> **What this task involves**
Skip the pictures. Transcribe the rest of the data below without changing a word.

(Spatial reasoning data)
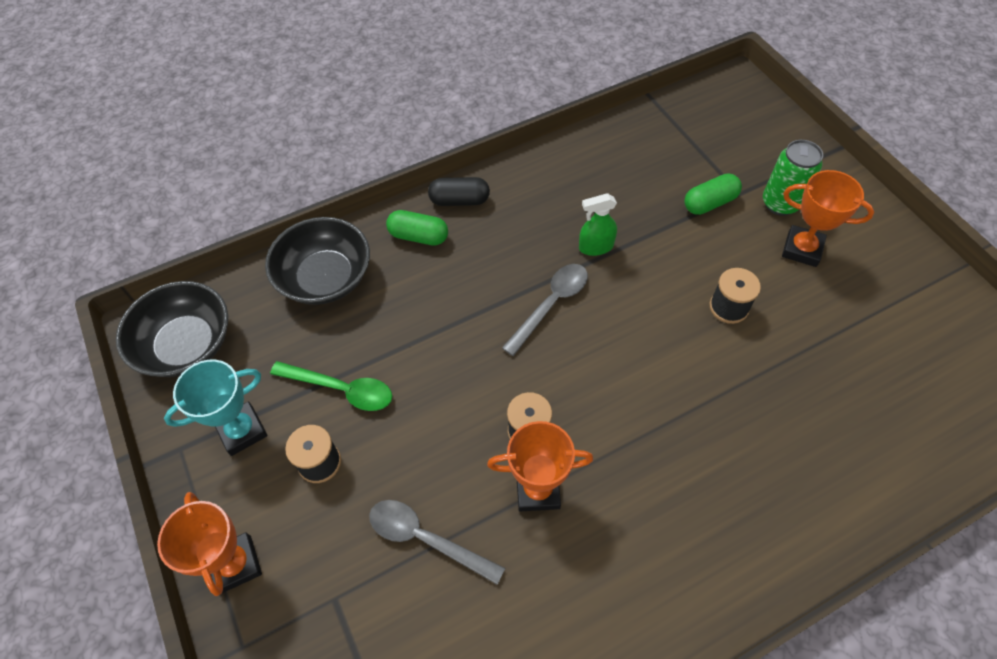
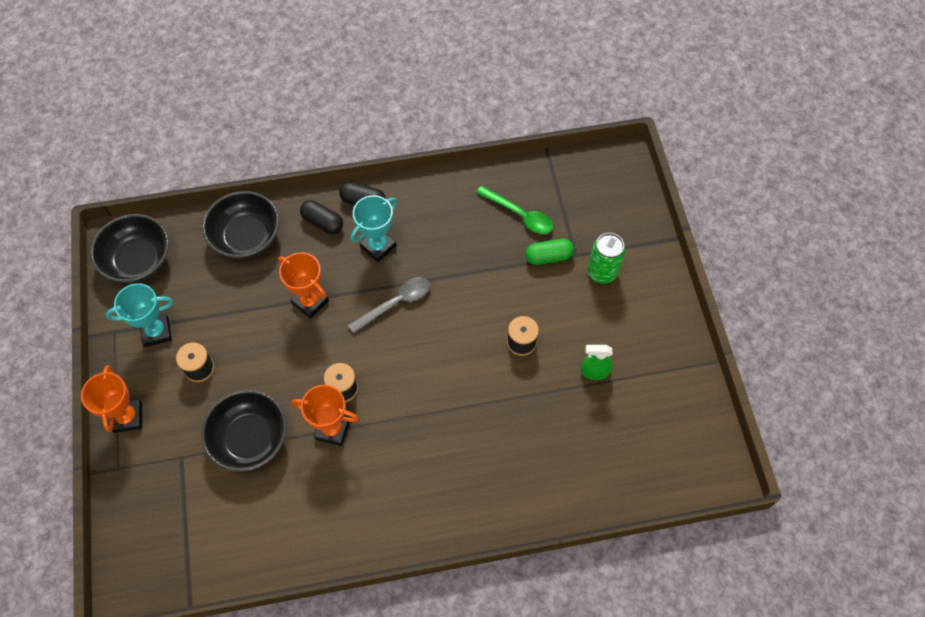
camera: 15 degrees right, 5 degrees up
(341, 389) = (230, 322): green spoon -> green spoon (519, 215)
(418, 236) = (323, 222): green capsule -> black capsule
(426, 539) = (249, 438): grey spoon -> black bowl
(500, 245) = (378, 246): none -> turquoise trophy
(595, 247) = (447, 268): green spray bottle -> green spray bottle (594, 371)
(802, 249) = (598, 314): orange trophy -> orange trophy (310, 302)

> **Response to this exercise**
camera: 15 degrees right, 5 degrees up
(341, 389) = (230, 322): green spoon -> green spoon (519, 215)
(418, 236) = (323, 222): green capsule -> black capsule
(426, 539) = (249, 438): grey spoon -> black bowl
(500, 245) = (378, 246): none -> turquoise trophy
(595, 247) = (447, 268): green spray bottle -> green spray bottle (594, 371)
(802, 249) = (598, 314): orange trophy -> orange trophy (310, 302)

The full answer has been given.